# Task instructions
Please recast every line of the records below as a JSON list of strings, one string per line, and leave out any blank lines.

# Input data
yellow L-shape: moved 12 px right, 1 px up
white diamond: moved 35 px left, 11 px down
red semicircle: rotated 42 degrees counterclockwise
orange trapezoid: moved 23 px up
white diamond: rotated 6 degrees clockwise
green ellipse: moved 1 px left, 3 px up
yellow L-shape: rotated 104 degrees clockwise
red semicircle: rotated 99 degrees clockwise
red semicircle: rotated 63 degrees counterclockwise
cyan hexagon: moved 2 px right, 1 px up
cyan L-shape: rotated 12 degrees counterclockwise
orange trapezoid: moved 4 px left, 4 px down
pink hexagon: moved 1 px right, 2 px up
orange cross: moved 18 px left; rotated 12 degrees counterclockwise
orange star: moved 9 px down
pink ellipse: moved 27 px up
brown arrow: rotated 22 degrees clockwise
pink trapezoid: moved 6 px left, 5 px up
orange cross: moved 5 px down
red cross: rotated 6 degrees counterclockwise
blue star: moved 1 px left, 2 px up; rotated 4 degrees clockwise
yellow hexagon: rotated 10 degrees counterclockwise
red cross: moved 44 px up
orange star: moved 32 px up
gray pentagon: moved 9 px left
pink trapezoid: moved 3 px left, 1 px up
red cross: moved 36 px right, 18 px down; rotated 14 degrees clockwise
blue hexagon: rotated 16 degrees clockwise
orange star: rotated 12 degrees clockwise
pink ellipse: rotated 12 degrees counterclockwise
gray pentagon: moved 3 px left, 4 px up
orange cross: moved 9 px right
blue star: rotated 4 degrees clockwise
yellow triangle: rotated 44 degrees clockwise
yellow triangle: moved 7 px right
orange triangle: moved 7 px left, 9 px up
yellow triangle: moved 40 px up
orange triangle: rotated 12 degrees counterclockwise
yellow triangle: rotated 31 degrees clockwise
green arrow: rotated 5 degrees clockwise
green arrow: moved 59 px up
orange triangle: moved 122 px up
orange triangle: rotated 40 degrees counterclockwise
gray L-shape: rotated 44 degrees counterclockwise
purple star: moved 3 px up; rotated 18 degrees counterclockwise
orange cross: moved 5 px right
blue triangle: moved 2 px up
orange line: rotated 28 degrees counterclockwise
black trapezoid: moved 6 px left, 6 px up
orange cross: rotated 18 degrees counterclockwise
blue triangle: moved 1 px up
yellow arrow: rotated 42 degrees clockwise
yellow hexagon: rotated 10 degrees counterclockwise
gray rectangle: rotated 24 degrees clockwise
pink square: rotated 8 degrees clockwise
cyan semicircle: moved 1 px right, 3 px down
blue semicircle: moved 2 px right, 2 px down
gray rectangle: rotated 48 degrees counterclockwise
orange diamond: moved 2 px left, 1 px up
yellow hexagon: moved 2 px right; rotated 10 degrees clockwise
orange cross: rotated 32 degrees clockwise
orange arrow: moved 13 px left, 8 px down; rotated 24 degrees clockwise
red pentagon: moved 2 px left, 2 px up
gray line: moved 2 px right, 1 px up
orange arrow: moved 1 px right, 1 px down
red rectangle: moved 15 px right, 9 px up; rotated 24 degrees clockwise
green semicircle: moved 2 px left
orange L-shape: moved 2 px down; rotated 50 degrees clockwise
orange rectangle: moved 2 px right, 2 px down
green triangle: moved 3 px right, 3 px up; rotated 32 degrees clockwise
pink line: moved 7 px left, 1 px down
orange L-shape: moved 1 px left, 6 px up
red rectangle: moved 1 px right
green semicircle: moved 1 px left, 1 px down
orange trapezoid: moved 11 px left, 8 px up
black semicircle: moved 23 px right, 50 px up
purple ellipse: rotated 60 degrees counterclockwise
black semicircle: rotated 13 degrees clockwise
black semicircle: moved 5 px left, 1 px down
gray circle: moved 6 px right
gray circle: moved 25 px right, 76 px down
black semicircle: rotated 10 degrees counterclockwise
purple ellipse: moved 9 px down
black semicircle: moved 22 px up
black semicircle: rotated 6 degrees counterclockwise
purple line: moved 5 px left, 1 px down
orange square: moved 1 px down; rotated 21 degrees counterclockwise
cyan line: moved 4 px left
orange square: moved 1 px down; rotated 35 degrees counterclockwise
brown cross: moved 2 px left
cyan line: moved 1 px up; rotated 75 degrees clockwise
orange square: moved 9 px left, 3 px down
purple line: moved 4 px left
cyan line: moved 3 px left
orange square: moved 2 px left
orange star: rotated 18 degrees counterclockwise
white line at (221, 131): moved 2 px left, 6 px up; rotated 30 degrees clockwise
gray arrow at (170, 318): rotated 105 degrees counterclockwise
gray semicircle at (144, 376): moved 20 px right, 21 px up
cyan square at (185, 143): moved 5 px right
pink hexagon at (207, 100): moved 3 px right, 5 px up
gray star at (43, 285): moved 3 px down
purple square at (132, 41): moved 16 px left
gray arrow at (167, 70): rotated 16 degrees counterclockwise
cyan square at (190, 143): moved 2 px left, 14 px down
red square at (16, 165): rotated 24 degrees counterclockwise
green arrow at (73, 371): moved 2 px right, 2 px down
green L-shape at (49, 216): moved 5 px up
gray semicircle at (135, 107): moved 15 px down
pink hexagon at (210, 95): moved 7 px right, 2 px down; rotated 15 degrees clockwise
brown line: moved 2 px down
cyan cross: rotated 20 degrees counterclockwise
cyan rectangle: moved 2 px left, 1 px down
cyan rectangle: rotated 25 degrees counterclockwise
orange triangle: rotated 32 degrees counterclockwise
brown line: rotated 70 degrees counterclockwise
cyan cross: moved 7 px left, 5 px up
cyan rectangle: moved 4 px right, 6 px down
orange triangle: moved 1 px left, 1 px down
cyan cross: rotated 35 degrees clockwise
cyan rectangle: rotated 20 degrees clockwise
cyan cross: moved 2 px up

# The solution
[
  "yellow L-shape: moved 12 px right, 1 px up",
  "white diamond: moved 35 px left, 11 px down",
  "red semicircle: rotated 42 degrees counterclockwise",
  "orange trapezoid: moved 23 px up",
  "white diamond: rotated 6 degrees clockwise",
  "green ellipse: moved 1 px left, 3 px up",
  "yellow L-shape: rotated 104 degrees clockwise",
  "red semicircle: rotated 99 degrees clockwise",
  "red semicircle: rotated 63 degrees counterclockwise",
  "cyan hexagon: moved 2 px right, 1 px up",
  "cyan L-shape: rotated 12 degrees counterclockwise",
  "orange trapezoid: moved 4 px left, 4 px down",
  "pink hexagon: moved 1 px right, 2 px up",
  "orange cross: moved 18 px left; rotated 12 degrees counterclockwise",
  "orange star: moved 9 px down",
  "pink ellipse: moved 27 px up",
  "brown arrow: rotated 22 degrees clockwise",
  "pink trapezoid: moved 6 px left, 5 px up",
  "orange cross: moved 5 px down",
  "red cross: rotated 6 degrees counterclockwise",
  "blue star: moved 1 px left, 2 px up; rotated 4 degrees clockwise",
  "yellow hexagon: rotated 10 degrees counterclockwise",
  "red cross: moved 44 px up",
  "orange star: moved 32 px up",
  "gray pentagon: moved 9 px left",
  "pink trapezoid: moved 3 px left, 1 px up",
  "red cross: moved 36 px right, 18 px down; rotated 14 degrees clockwise",
  "blue hexagon: rotated 16 degrees clockwise",
  "orange star: rotated 12 degrees clockwise",
  "pink ellipse: rotated 12 degrees counterclockwise",
  "gray pentagon: moved 3 px left, 4 px up",
  "orange cross: moved 9 px right",
  "blue star: rotated 4 degrees clockwise",
  "yellow triangle: rotated 44 degrees clockwise",
  "yellow triangle: moved 7 px right",
  "orange triangle: moved 7 px left, 9 px up",
  "yellow triangle: moved 40 px up",
  "orange triangle: rotated 12 degrees counterclockwise",
  "yellow triangle: rotated 31 degrees clockwise",
  "green arrow: rotated 5 degrees clockwise",
  "green arrow: moved 59 px up",
  "orange triangle: moved 122 px up",
  "orange triangle: rotated 40 degrees counterclockwise",
  "gray L-shape: rotated 44 degrees counterclockwise",
  "purple star: moved 3 px up; rotated 18 degrees counterclockwise",
  "orange cross: moved 5 px right",
  "blue triangle: moved 2 px up",
  "orange line: rotated 28 degrees counterclockwise",
  "black trapezoid: moved 6 px left, 6 px up",
  "orange cross: rotated 18 degrees counterclockwise",
  "blue triangle: moved 1 px up",
  "yellow arrow: rotated 42 degrees clockwise",
  "yellow hexagon: rotated 10 degrees counterclockwise",
  "gray rectangle: rotated 24 degrees clockwise",
  "pink square: rotated 8 degrees clockwise",
  "cyan semicircle: moved 1 px right, 3 px down",
  "blue semicircle: moved 2 px right, 2 px down",
  "gray rectangle: rotated 48 degrees counterclockwise",
  "orange diamond: moved 2 px left, 1 px up",
  "yellow hexagon: moved 2 px right; rotated 10 degrees clockwise",
  "orange cross: rotated 32 degrees clockwise",
  "orange arrow: moved 13 px left, 8 px down; rotated 24 degrees clockwise",
  "red pentagon: moved 2 px left, 2 px up",
  "gray line: moved 2 px right, 1 px up",
  "orange arrow: moved 1 px right, 1 px down",
  "red rectangle: moved 15 px right, 9 px up; rotated 24 degrees clockwise",
  "green semicircle: moved 2 px left",
  "orange L-shape: moved 2 px down; rotated 50 degrees clockwise",
  "orange rectangle: moved 2 px right, 2 px down",
  "green triangle: moved 3 px right, 3 px up; rotated 32 degrees clockwise",
  "pink line: moved 7 px left, 1 px down",
  "orange L-shape: moved 1 px left, 6 px up",
  "red rectangle: moved 1 px right",
  "green semicircle: moved 1 px left, 1 px down",
  "orange trapezoid: moved 11 px left, 8 px up",
  "black semicircle: moved 23 px right, 50 px up",
  "purple ellipse: rotated 60 degrees counterclockwise",
  "black semicircle: rotated 13 degrees clockwise",
  "black semicircle: moved 5 px left, 1 px down",
  "gray circle: moved 6 px right",
  "gray circle: moved 25 px right, 76 px down",
  "black semicircle: rotated 10 degrees counterclockwise",
  "purple ellipse: moved 9 px down",
  "black semicircle: moved 22 px up",
  "black semicircle: rotated 6 degrees counterclockwise",
  "purple line: moved 5 px left, 1 px down",
  "orange square: moved 1 px down; rotated 21 degrees counterclockwise",
  "cyan line: moved 4 px left",
  "orange square: moved 1 px down; rotated 35 degrees counterclockwise",
  "brown cross: moved 2 px left",
  "cyan line: moved 1 px up; rotated 75 degrees clockwise",
  "orange square: moved 9 px left, 3 px down",
  "purple line: moved 4 px left",
  "cyan line: moved 3 px left",
  "orange square: moved 2 px left",
  "orange star: rotated 18 degrees counterclockwise",
  "white line at (221, 131): moved 2 px left, 6 px up; rotated 30 degrees clockwise",
  "gray arrow at (170, 318): rotated 105 degrees counterclockwise",
  "gray semicircle at (144, 376): moved 20 px right, 21 px up",
  "cyan square at (185, 143): moved 5 px right",
  "pink hexagon at (207, 100): moved 3 px right, 5 px up",
  "gray star at (43, 285): moved 3 px down",
  "purple square at (132, 41): moved 16 px left",
  "gray arrow at (167, 70): rotated 16 degrees counterclockwise",
  "cyan square at (190, 143): moved 2 px left, 14 px down",
  "red square at (16, 165): rotated 24 degrees counterclockwise",
  "green arrow at (73, 371): moved 2 px right, 2 px down",
  "green L-shape at (49, 216): moved 5 px up",
  "gray semicircle at (135, 107): moved 15 px down",
  "pink hexagon at (210, 95): moved 7 px right, 2 px down; rotated 15 degrees clockwise",
  "brown line: moved 2 px down",
  "cyan cross: rotated 20 degrees counterclockwise",
  "cyan rectangle: moved 2 px left, 1 px down",
  "cyan rectangle: rotated 25 degrees counterclockwise",
  "orange triangle: rotated 32 degrees counterclockwise",
  "brown line: rotated 70 degrees counterclockwise",
  "cyan cross: moved 7 px left, 5 px up",
  "cyan rectangle: moved 4 px right, 6 px down",
  "orange triangle: moved 1 px left, 1 px down",
  "cyan cross: rotated 35 degrees clockwise",
  "cyan rectangle: rotated 20 degrees clockwise",
  "cyan cross: moved 2 px up"
]